Supplied material =>
%%

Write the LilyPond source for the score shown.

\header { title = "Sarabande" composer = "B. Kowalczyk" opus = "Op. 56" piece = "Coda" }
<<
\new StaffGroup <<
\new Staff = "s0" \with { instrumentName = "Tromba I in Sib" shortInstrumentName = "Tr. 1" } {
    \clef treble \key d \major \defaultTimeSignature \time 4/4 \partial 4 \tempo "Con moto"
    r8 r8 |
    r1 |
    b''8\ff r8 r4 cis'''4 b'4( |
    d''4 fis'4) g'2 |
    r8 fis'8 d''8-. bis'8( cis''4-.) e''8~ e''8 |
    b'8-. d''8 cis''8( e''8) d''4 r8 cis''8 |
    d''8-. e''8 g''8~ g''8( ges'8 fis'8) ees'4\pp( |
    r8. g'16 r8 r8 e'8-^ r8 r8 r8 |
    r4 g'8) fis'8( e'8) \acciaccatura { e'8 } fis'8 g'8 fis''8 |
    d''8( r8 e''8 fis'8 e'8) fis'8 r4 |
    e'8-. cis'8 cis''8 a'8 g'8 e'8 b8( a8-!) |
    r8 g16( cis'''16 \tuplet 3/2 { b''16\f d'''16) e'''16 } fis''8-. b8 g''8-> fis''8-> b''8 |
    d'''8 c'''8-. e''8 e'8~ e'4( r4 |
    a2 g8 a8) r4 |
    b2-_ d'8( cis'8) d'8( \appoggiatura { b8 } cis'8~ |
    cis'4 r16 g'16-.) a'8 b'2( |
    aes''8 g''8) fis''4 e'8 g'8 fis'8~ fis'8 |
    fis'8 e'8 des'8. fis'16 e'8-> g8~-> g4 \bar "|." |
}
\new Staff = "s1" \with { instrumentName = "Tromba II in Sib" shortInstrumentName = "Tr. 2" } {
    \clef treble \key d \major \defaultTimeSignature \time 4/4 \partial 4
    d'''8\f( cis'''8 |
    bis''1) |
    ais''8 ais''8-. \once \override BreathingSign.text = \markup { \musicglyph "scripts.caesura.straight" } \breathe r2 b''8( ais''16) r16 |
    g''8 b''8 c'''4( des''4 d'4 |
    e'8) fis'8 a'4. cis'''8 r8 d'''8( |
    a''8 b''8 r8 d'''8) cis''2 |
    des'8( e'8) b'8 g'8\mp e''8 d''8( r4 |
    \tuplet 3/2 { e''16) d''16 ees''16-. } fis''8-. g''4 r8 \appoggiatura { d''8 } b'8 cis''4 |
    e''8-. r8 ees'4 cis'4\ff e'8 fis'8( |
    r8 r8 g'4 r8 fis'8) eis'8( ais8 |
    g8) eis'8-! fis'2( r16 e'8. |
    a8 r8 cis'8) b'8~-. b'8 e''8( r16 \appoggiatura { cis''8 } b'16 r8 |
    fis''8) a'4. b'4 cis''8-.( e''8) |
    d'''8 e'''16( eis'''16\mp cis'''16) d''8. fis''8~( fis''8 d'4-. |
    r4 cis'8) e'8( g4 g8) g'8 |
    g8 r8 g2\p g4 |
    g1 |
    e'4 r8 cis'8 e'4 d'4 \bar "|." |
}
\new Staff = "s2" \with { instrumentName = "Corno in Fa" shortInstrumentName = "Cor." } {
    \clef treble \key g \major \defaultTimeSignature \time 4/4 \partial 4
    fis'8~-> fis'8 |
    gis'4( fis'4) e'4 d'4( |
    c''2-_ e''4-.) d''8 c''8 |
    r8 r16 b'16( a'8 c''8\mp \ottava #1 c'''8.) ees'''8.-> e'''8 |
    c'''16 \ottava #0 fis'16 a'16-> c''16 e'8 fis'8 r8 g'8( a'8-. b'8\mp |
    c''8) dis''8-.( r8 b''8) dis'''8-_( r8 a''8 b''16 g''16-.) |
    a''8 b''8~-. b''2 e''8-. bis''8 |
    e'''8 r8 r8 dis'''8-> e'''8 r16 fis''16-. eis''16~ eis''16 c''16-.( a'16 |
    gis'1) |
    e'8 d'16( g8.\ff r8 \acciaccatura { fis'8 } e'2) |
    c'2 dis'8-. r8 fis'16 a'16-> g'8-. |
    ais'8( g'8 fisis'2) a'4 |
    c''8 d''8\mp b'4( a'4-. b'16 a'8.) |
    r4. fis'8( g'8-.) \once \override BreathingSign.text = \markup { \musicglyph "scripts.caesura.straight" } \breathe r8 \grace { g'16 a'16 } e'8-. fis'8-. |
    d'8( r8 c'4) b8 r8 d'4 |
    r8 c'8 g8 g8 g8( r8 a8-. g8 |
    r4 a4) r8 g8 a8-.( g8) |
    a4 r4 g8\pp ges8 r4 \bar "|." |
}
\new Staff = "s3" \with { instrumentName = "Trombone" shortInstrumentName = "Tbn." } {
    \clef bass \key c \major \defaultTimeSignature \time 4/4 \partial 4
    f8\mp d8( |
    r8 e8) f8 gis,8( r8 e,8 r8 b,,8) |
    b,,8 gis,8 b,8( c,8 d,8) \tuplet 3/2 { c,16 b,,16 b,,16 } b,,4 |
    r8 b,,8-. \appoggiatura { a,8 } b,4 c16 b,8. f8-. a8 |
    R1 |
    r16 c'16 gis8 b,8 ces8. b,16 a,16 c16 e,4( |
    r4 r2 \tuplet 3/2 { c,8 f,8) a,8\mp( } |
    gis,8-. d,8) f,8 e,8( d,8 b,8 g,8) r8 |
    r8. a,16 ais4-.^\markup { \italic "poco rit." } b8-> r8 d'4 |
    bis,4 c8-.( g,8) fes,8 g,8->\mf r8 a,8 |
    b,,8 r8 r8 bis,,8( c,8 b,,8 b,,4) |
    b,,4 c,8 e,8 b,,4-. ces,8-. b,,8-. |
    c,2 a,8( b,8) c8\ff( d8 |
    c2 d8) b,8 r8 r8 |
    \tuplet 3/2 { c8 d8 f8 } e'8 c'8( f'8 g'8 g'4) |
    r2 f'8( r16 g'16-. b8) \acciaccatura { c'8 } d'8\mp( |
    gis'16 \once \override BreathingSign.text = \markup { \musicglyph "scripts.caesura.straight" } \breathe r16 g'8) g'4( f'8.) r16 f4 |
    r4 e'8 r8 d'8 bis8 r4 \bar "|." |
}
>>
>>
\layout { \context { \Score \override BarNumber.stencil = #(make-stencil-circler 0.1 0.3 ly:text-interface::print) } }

%%

What you should do =>
Pick out every line of the records above that contains the string "straight".

Task result =>
    ais''8 ais''8-. \once \override BreathingSign.text = \markup { \musicglyph "scripts.caesura.straight" } \breathe r2 b''8( ais''16) r16 |
    r4. fis'8( g'8-.) \once \override BreathingSign.text = \markup { \musicglyph "scripts.caesura.straight" } \breathe r8 \grace { g'16 a'16 } e'8-. fis'8-. |
    gis'16 \once \override BreathingSign.text = \markup { \musicglyph "scripts.caesura.straight" } \breathe r16 g'8) g'4( f'8.) r16 f4 |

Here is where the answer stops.